[Difference listings]
———

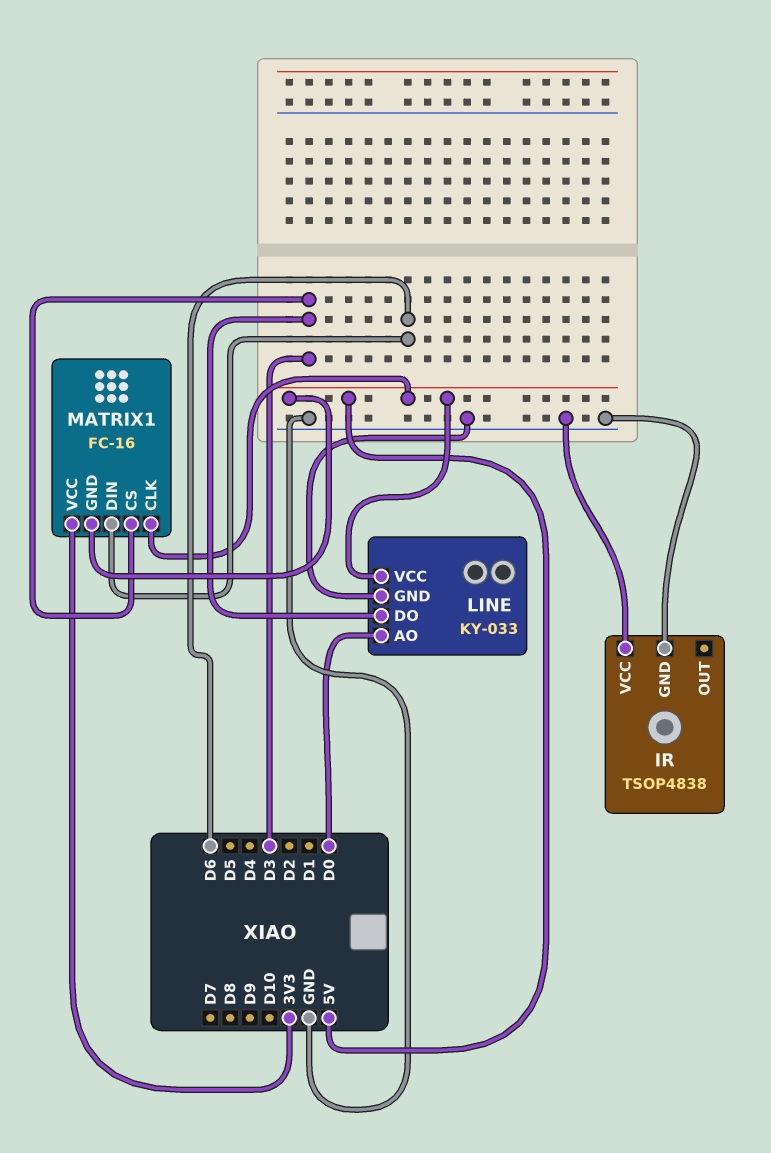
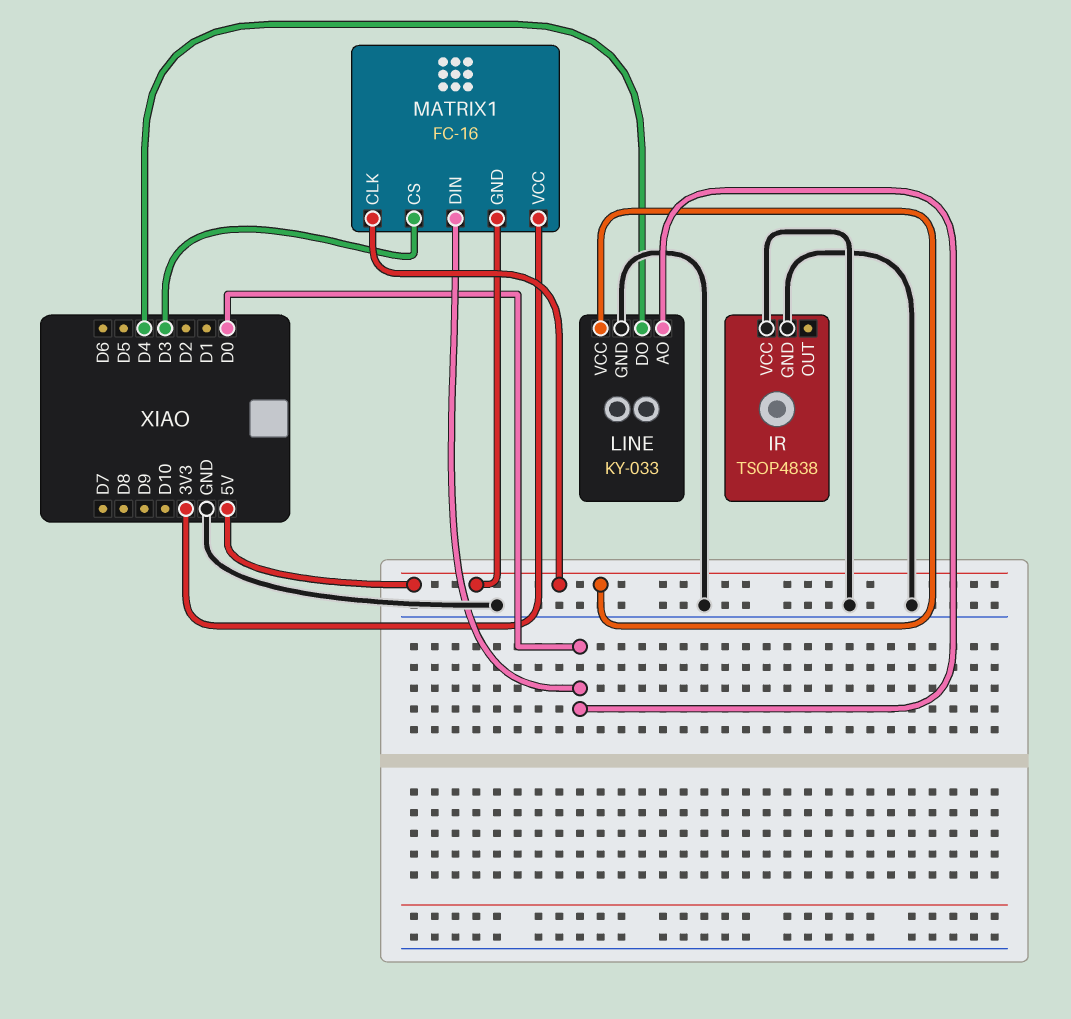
LINE pin DO: D3 -> D4
MATRIX1 pin DIN: D6 -> D0

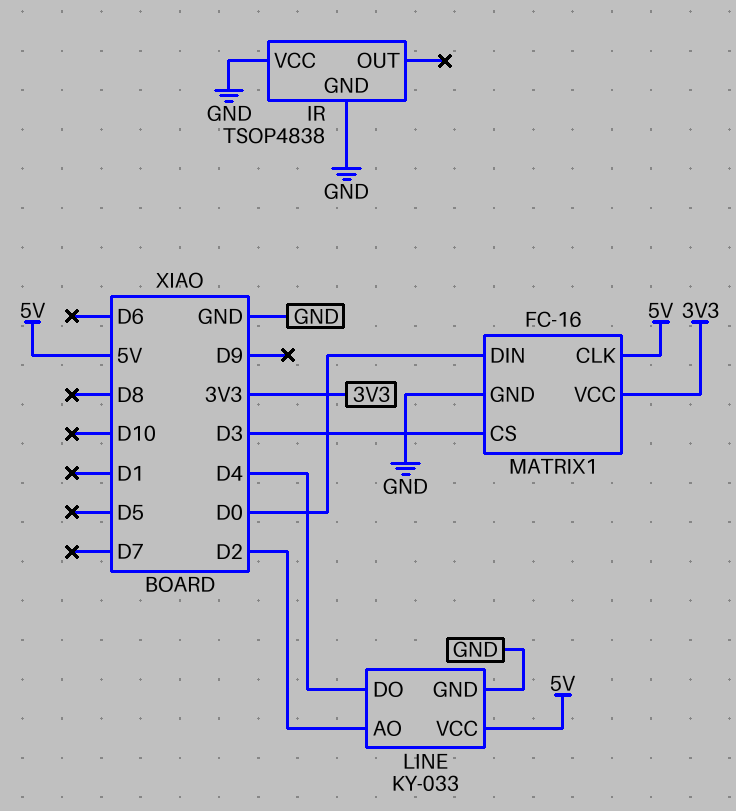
LINE pin AO: D0 -> D2
MATRIX1 pin GND: 5V -> GND

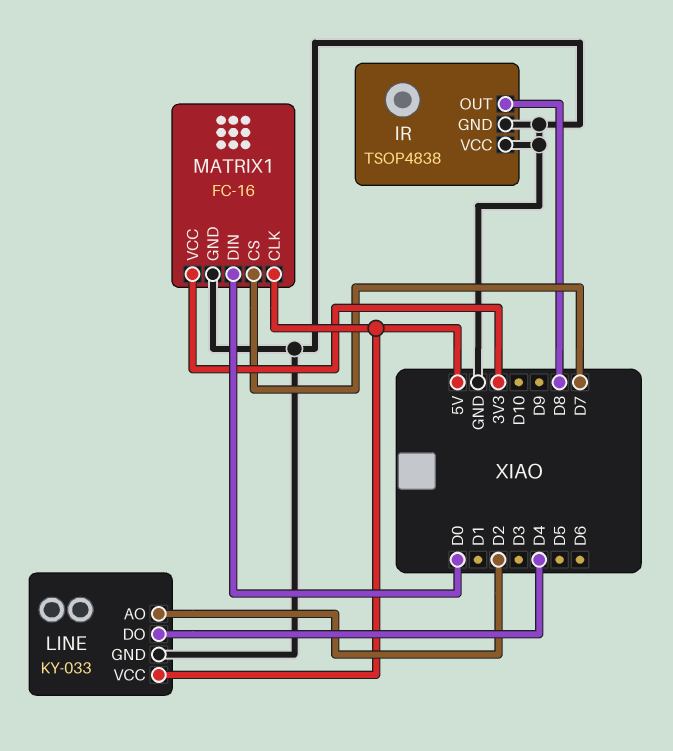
IR pin OUT: none -> D8
MATRIX1 pin CS: D3 -> D7

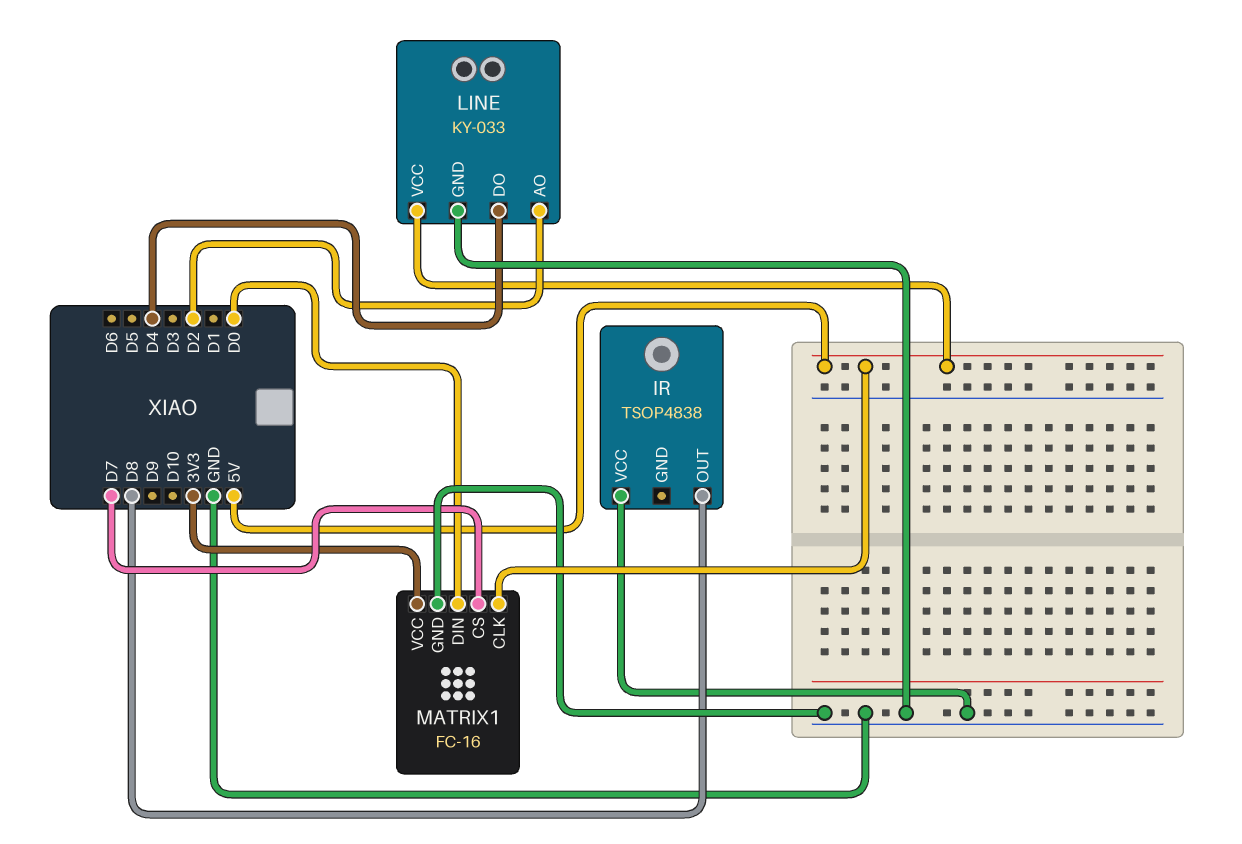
IR pin GND: GND -> none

———

Problem requirements. Please set down the lines above word for word and leave out the pictures.

Exercise answer.
LINE pin DO: D3 -> D4
MATRIX1 pin DIN: D6 -> D0

LINE pin AO: D0 -> D2
MATRIX1 pin GND: 5V -> GND

IR pin OUT: none -> D8
MATRIX1 pin CS: D3 -> D7

IR pin GND: GND -> none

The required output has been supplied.